■ PROBLEM DESCRIPTION
Please retype all of the entries that follow, leaving the images out.

↓

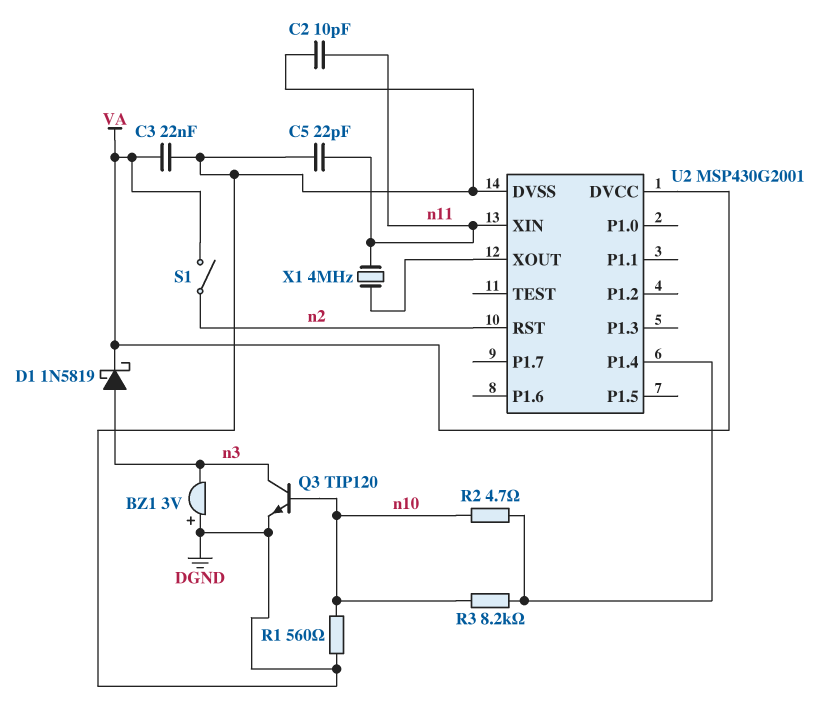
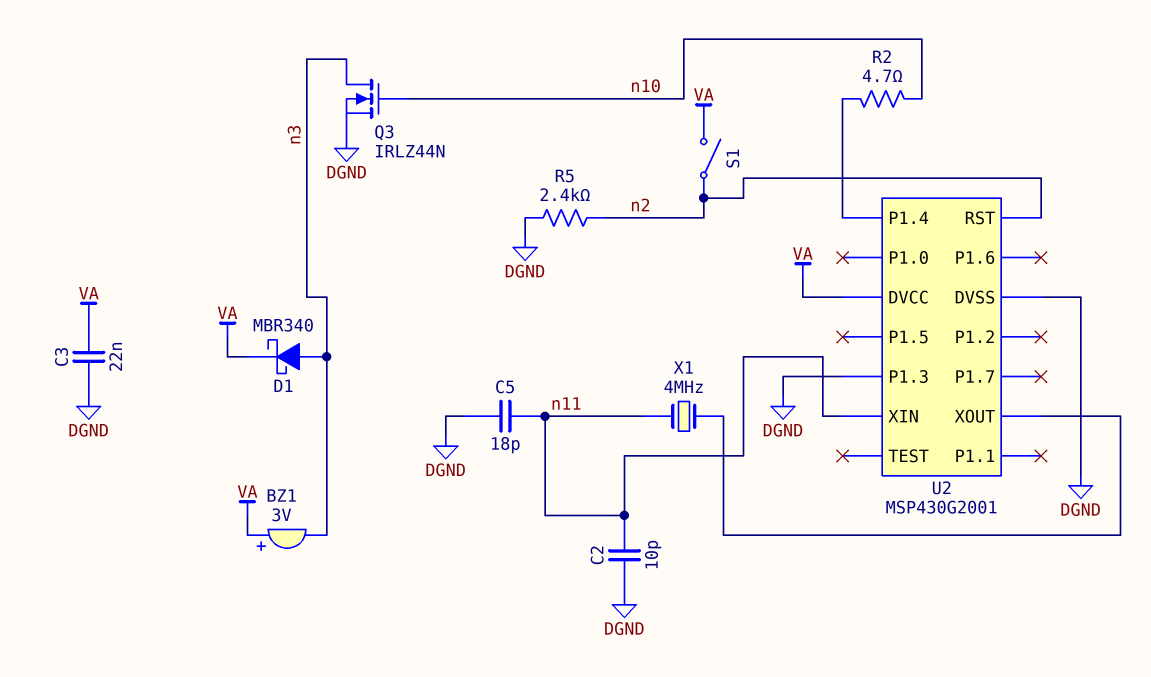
BZ1: buzzer 3V (plus DGND, minus n3) -> buzzer 3V (plus VA, minus n3)
C5: 22pF (DGND, n11) -> 18pF (DGND, n11)
D1: schottky 1N5819 (A n3, K VA) -> schottky MBR340 (A n3, K VA)
Q3: NPN TIP120 (B n10, C n3, E DGND) -> NMOS IRLZ44N (G n10, D n3, S DGND)
R1: 560 (DGND, n10) -> none
R3: 8.2k (U2/P1.4, n10) -> none
R5: none -> 2.4k (DGND, n2)
U2 pin P1.3: none -> DGND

↑

■ YOUR SOLUTION
BZ1: buzzer 3V (plus DGND, minus n3) -> buzzer 3V (plus VA, minus n3)
C5: 22pF (DGND, n11) -> 18pF (DGND, n11)
D1: schottky 1N5819 (A n3, K VA) -> schottky MBR340 (A n3, K VA)
Q3: NPN TIP120 (B n10, C n3, E DGND) -> NMOS IRLZ44N (G n10, D n3, S DGND)
R1: 560 (DGND, n10) -> none
R3: 8.2k (U2/P1.4, n10) -> none
R5: none -> 2.4k (DGND, n2)
U2 pin P1.3: none -> DGND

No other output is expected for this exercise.